Activity:
Each line of the records below that holds "green" should be returned.

Start of Dataset entries

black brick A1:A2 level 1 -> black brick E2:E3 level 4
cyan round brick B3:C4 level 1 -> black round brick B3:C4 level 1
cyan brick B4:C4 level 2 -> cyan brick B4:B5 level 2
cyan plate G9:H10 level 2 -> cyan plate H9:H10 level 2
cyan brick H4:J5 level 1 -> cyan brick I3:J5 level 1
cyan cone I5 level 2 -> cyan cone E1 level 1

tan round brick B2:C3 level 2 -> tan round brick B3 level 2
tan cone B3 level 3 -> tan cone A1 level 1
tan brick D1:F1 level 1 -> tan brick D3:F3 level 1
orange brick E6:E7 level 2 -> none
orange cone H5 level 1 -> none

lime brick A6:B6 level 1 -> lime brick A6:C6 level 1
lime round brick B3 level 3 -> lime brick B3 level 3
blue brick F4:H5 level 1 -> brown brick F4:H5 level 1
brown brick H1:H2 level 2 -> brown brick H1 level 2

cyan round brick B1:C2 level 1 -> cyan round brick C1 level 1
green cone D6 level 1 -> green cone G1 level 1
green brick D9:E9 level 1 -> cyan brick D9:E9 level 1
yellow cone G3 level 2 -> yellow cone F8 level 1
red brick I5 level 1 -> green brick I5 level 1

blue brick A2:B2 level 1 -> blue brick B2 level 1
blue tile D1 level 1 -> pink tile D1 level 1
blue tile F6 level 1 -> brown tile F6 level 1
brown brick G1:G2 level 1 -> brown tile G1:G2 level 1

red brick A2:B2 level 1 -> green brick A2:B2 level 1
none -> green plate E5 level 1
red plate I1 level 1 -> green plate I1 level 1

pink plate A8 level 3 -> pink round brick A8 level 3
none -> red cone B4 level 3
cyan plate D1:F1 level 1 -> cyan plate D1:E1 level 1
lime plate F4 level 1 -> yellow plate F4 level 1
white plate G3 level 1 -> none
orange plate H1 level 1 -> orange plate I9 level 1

End of Dataset entries

Your response:
green cone D6 level 1 -> green cone G1 level 1
green brick D9:E9 level 1 -> cyan brick D9:E9 level 1
red brick I5 level 1 -> green brick I5 level 1
red brick A2:B2 level 1 -> green brick A2:B2 level 1
none -> green plate E5 level 1
red plate I1 level 1 -> green plate I1 level 1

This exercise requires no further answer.